Top of Records supplied

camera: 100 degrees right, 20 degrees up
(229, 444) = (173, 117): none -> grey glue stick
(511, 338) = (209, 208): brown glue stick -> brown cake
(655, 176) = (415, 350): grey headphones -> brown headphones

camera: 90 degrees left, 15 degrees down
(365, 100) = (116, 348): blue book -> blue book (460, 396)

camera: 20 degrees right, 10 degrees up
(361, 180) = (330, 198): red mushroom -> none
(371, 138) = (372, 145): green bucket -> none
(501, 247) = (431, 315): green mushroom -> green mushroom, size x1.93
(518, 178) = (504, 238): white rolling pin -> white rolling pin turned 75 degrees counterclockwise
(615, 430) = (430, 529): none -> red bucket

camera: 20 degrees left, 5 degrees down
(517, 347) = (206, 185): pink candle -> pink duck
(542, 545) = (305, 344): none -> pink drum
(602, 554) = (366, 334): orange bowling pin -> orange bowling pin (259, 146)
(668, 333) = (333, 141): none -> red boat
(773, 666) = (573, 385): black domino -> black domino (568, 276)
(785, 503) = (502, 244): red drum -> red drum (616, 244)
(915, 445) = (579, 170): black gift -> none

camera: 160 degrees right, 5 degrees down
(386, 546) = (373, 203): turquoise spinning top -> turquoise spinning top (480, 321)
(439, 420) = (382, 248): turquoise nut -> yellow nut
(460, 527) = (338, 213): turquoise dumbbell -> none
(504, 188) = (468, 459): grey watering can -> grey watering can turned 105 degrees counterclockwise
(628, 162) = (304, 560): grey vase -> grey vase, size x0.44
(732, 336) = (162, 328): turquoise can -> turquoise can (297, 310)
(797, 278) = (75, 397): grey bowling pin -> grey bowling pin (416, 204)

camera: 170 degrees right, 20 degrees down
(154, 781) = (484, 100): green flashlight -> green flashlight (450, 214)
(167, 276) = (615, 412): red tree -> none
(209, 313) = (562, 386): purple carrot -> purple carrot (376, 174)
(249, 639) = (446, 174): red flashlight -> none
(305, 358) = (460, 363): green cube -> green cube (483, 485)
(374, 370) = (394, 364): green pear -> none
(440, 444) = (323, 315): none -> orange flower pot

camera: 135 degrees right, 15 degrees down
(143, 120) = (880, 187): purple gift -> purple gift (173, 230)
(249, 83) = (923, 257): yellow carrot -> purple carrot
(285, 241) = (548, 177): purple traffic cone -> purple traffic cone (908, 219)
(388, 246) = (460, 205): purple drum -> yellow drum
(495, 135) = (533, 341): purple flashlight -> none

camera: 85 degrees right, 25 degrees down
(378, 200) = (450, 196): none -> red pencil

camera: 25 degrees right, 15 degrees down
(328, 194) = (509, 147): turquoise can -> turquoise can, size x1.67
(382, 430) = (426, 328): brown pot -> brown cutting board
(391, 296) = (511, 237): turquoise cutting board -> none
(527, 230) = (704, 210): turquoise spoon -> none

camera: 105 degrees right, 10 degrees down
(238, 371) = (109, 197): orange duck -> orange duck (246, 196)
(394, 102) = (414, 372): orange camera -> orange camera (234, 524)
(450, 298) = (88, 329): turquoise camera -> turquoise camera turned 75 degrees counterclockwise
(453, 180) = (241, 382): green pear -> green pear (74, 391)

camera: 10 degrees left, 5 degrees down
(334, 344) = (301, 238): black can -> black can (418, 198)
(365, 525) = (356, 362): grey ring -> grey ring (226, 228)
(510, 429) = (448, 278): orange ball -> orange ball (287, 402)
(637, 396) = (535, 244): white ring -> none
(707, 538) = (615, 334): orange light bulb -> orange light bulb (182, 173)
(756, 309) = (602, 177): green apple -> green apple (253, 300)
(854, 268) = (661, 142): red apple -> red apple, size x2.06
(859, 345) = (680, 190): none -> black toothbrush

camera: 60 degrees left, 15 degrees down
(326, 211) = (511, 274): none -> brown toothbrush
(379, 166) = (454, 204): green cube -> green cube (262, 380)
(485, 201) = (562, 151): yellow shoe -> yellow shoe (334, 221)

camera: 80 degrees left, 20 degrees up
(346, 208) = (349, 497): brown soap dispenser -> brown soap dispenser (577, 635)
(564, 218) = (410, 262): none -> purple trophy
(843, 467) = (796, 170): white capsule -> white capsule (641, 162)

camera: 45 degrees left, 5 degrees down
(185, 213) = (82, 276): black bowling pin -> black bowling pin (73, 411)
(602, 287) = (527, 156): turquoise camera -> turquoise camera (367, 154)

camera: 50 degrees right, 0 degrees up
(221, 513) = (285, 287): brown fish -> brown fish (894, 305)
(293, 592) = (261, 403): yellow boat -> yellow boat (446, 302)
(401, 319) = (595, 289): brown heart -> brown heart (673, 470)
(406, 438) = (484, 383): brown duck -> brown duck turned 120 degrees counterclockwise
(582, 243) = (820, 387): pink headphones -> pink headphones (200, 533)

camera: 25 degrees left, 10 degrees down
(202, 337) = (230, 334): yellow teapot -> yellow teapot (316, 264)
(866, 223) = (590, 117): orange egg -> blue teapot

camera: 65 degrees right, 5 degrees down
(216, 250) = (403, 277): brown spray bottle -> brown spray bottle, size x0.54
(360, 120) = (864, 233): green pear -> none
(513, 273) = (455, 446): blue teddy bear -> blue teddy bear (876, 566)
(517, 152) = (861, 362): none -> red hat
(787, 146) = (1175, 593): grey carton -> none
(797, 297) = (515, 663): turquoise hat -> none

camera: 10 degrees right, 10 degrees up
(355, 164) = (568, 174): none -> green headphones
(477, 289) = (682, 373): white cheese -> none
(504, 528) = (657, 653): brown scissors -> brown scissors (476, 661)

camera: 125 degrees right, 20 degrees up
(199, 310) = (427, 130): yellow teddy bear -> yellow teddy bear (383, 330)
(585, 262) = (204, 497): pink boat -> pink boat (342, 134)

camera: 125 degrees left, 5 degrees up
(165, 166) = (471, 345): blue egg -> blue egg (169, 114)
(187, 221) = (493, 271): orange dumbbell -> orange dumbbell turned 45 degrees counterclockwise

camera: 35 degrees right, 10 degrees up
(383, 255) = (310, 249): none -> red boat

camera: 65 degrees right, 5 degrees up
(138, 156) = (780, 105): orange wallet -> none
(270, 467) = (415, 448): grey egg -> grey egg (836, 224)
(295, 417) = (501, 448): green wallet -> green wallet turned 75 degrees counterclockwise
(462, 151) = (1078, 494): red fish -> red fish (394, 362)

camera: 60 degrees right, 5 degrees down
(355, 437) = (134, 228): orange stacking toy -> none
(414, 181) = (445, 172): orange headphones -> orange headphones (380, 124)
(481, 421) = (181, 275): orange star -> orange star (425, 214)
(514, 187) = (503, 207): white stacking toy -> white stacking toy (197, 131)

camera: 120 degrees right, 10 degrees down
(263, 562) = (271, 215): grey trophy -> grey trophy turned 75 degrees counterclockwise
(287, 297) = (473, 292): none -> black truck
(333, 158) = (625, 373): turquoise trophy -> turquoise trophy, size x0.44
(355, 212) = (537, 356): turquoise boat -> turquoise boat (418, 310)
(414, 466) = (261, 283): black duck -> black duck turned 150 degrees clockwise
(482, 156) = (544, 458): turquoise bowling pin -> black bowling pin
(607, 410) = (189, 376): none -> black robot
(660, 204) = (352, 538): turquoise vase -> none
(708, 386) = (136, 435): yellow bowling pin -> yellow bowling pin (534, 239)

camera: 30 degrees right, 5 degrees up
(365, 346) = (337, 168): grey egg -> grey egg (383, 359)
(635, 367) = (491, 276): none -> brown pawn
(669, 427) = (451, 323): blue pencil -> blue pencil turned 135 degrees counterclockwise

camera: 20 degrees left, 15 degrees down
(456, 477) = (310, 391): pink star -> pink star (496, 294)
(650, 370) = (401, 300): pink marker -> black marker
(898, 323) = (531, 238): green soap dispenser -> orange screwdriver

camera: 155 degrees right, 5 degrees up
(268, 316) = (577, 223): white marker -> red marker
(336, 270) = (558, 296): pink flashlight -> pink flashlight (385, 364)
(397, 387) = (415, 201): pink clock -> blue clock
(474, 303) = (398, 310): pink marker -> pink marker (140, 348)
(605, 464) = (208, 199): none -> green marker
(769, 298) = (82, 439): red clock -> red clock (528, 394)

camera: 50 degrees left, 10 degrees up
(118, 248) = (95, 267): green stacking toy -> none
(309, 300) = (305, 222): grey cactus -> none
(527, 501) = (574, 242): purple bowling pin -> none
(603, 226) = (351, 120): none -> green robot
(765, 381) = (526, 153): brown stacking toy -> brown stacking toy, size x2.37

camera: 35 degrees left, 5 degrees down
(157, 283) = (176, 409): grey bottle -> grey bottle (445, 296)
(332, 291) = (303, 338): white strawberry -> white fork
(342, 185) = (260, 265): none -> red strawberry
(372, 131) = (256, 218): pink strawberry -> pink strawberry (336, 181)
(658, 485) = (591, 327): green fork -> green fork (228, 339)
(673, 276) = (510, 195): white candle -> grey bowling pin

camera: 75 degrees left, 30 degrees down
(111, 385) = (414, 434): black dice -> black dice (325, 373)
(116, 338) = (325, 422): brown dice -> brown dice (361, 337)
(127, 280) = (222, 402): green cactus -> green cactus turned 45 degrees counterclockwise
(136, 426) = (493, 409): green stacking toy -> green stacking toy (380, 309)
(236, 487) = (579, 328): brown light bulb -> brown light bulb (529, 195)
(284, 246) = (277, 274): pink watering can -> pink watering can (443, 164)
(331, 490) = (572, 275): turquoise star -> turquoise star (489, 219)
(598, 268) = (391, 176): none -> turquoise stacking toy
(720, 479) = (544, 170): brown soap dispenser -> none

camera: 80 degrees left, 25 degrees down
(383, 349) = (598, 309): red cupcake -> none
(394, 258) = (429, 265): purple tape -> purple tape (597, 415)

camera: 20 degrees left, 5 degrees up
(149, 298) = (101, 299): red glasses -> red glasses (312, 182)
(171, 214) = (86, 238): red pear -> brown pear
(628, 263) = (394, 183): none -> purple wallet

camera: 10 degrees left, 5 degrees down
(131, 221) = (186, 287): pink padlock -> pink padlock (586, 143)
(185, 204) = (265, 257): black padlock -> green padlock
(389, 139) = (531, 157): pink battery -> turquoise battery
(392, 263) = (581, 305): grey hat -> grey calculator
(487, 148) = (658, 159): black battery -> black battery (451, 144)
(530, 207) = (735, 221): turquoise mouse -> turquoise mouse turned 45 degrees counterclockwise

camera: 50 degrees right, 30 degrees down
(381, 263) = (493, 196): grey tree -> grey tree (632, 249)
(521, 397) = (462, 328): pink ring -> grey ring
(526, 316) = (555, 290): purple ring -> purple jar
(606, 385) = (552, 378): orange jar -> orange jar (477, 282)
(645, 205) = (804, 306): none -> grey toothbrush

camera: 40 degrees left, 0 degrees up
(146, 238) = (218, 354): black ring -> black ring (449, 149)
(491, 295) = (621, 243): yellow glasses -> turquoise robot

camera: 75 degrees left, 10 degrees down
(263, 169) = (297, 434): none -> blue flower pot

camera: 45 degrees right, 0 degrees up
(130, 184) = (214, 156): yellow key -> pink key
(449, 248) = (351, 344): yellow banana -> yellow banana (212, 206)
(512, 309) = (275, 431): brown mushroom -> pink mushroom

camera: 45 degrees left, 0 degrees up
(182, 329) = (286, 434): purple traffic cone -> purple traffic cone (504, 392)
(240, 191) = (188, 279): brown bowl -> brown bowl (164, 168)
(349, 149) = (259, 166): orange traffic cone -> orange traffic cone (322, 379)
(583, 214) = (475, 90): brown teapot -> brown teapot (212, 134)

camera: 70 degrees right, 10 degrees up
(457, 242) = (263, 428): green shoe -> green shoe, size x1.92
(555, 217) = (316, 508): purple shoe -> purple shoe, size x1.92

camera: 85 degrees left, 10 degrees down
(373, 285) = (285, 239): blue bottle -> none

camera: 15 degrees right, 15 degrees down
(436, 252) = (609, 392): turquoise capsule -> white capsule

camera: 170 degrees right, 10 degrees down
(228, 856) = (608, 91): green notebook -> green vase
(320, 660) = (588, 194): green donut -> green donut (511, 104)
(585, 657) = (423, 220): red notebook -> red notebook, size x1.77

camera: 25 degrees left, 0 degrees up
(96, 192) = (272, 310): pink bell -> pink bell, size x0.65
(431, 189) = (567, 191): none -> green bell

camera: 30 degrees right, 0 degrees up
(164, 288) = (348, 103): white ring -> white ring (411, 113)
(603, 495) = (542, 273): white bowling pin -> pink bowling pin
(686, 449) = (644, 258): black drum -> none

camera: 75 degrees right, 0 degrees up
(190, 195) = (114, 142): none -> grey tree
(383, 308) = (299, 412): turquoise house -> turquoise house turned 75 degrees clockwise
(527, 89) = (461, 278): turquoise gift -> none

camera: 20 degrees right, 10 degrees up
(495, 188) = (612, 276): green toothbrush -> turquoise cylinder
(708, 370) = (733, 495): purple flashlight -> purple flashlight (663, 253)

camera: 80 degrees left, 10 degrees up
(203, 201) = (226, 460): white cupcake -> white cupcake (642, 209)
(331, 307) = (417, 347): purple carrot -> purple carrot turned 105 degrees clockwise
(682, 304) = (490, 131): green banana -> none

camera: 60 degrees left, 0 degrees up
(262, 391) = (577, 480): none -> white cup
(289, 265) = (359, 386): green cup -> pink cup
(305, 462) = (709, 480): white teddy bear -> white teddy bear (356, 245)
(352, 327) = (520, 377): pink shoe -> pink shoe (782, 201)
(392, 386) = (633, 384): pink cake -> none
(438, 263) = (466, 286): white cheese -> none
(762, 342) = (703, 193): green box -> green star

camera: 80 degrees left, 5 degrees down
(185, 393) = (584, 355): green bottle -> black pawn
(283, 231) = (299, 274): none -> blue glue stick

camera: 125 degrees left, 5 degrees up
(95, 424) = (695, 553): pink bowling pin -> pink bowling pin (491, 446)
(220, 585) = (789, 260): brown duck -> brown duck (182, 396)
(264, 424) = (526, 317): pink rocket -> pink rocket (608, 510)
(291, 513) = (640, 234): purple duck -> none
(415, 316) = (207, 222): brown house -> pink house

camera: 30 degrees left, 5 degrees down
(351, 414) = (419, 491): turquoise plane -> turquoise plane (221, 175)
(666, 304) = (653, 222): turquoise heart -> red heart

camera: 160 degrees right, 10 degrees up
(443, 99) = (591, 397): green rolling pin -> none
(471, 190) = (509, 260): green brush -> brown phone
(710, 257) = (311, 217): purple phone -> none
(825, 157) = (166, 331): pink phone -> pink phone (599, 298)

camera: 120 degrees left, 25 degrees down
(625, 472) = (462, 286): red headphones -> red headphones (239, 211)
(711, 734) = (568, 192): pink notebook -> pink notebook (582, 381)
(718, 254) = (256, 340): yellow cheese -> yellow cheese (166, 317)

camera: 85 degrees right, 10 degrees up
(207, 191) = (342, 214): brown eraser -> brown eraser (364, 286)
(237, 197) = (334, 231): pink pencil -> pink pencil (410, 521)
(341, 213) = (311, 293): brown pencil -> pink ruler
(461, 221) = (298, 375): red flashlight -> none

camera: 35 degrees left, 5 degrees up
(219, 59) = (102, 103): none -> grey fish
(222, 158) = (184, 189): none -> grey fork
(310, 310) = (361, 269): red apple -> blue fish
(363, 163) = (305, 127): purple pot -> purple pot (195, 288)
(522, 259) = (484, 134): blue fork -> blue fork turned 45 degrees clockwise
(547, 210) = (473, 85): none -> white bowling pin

Bottom of Records supplied

● **Goal of the exercise**
Look above for the line containing "(756, 309) = (602, 177): green" and the line containing "(293, 592) = (261, 403): yellow". Transcribe both, with the lines between them, exactly.

● **Exercise output**
(756, 309) = (602, 177): green apple -> green apple (253, 300)
(854, 268) = (661, 142): red apple -> red apple, size x2.06
(859, 345) = (680, 190): none -> black toothbrush

camera: 60 degrees left, 15 degrees down
(326, 211) = (511, 274): none -> brown toothbrush
(379, 166) = (454, 204): green cube -> green cube (262, 380)
(485, 201) = (562, 151): yellow shoe -> yellow shoe (334, 221)

camera: 80 degrees left, 20 degrees up
(346, 208) = (349, 497): brown soap dispenser -> brown soap dispenser (577, 635)
(564, 218) = (410, 262): none -> purple trophy
(843, 467) = (796, 170): white capsule -> white capsule (641, 162)

camera: 45 degrees left, 5 degrees down
(185, 213) = (82, 276): black bowling pin -> black bowling pin (73, 411)
(602, 287) = (527, 156): turquoise camera -> turquoise camera (367, 154)

camera: 50 degrees right, 0 degrees up
(221, 513) = (285, 287): brown fish -> brown fish (894, 305)
(293, 592) = (261, 403): yellow boat -> yellow boat (446, 302)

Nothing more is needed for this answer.